<<<<
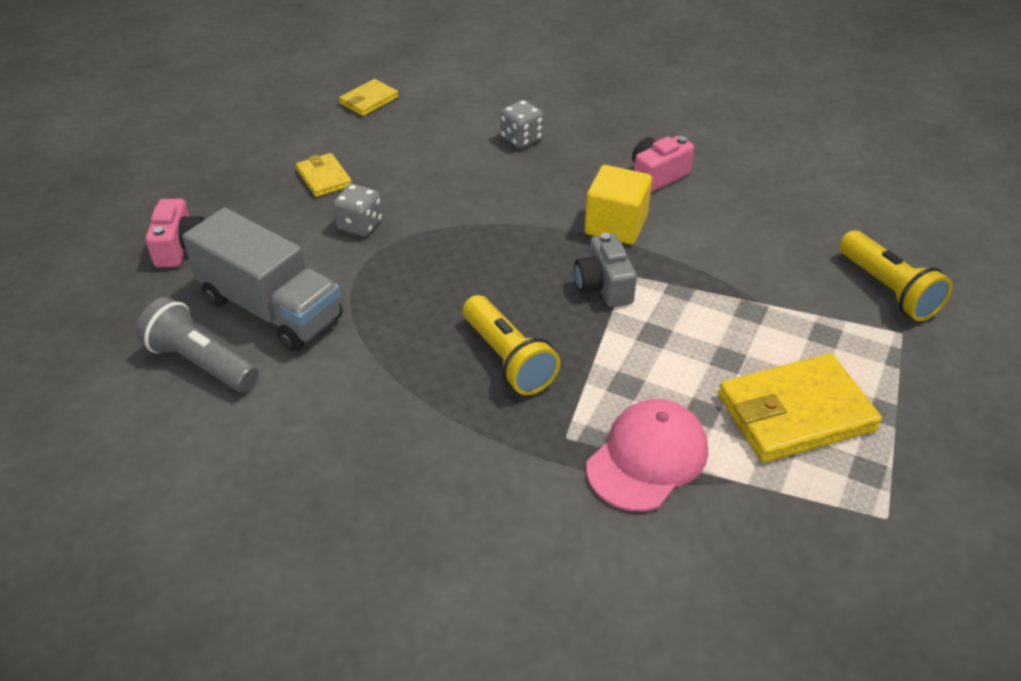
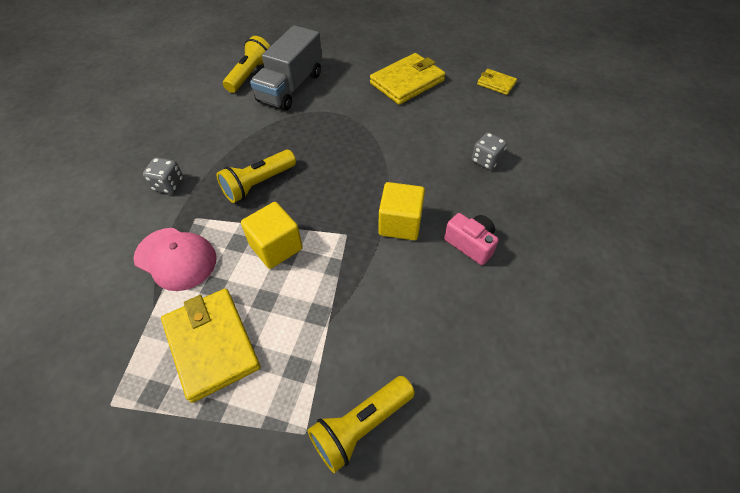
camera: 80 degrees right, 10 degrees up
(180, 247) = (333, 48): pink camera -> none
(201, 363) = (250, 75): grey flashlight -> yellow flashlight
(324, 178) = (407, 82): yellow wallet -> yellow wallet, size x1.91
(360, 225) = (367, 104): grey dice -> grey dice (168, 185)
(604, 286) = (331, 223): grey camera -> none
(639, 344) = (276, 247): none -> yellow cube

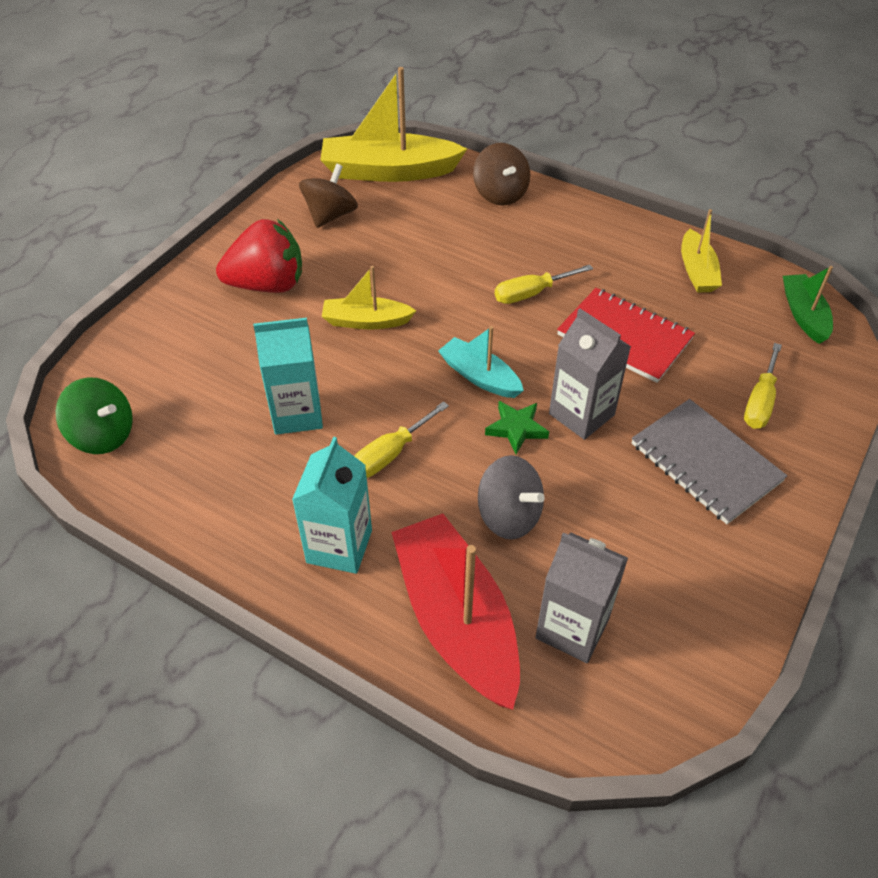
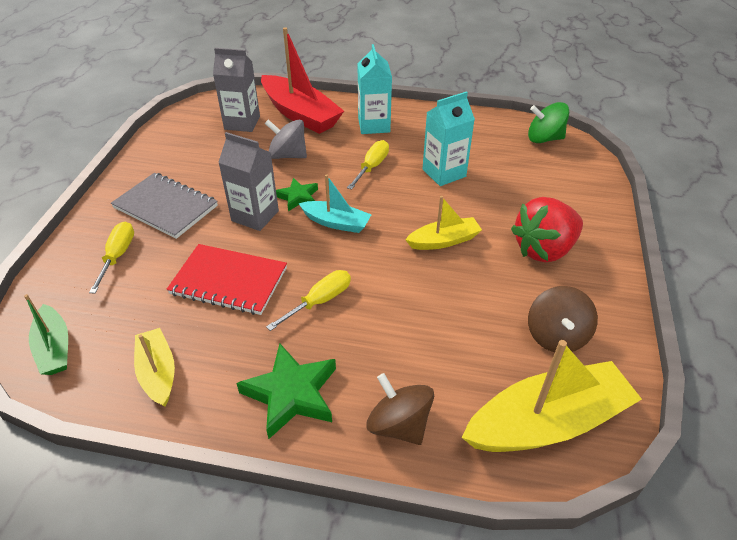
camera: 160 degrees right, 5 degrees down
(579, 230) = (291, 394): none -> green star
>>>>
<<<<
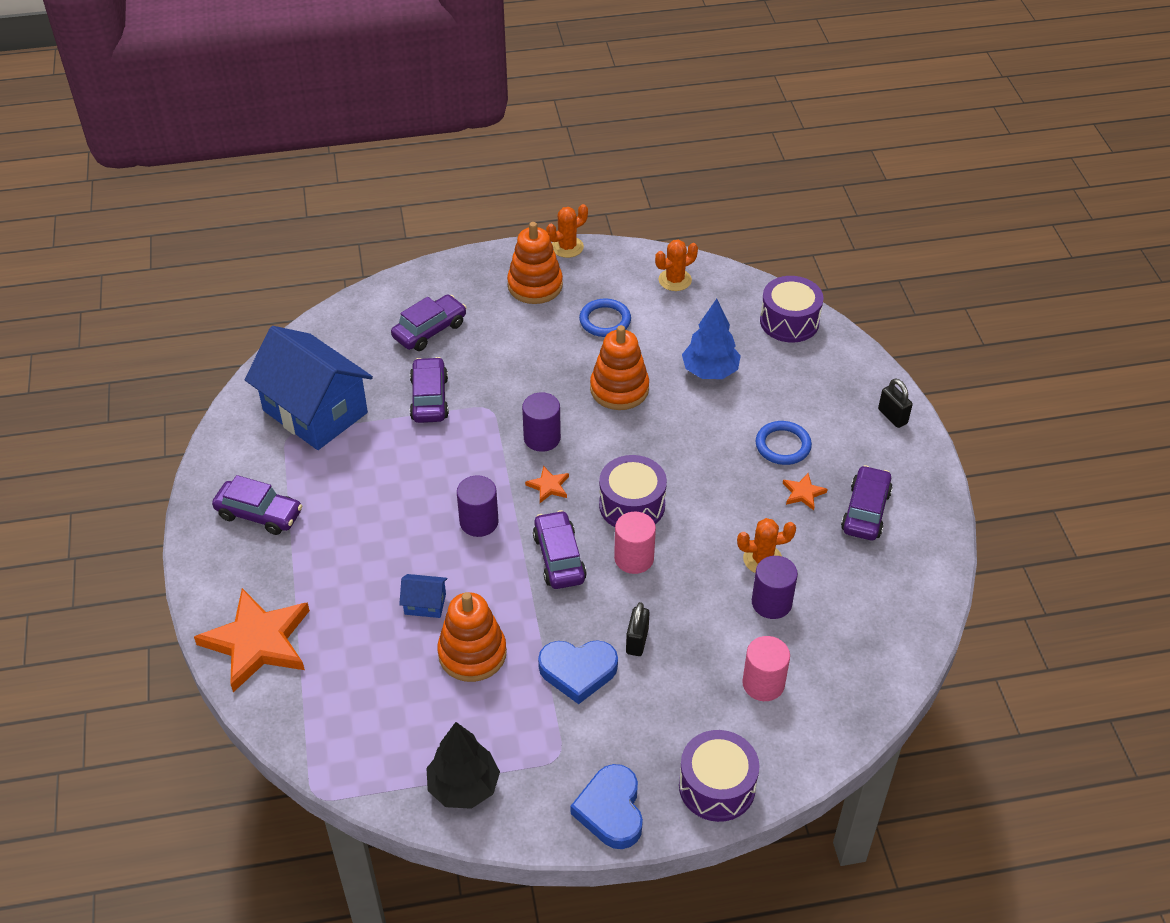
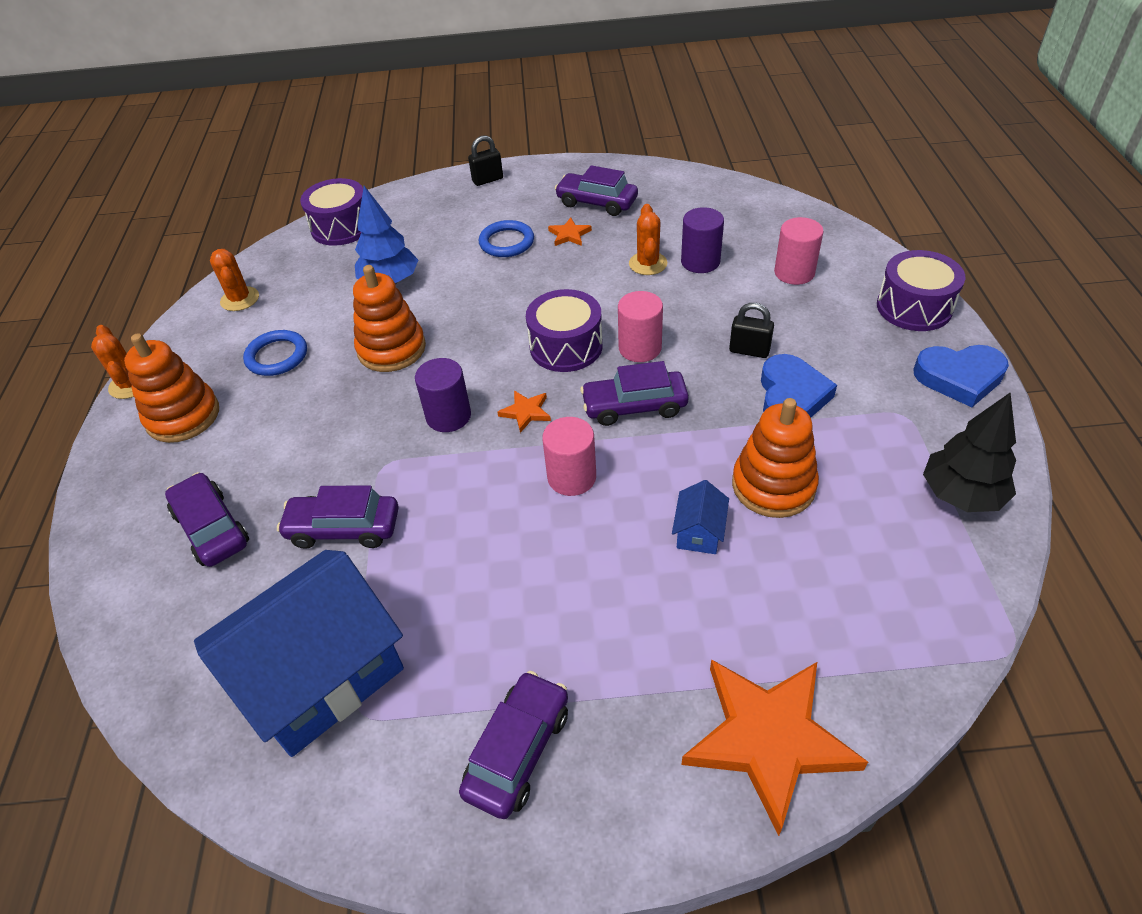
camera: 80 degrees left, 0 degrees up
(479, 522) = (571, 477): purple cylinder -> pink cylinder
>>>>
▶ [About this task]: Within the listing above, extract exactly the lines that run from the one containing "(201, 363) = (250, 75): grey" through the one containing "(579, 230) = (291, 394): none -> green star", excluding any pictures.

▶ [Exercise answer]:
(201, 363) = (250, 75): grey flashlight -> yellow flashlight
(324, 178) = (407, 82): yellow wallet -> yellow wallet, size x1.91
(360, 225) = (367, 104): grey dice -> grey dice (168, 185)
(604, 286) = (331, 223): grey camera -> none
(639, 344) = (276, 247): none -> yellow cube

camera: 160 degrees right, 5 degrees down
(579, 230) = (291, 394): none -> green star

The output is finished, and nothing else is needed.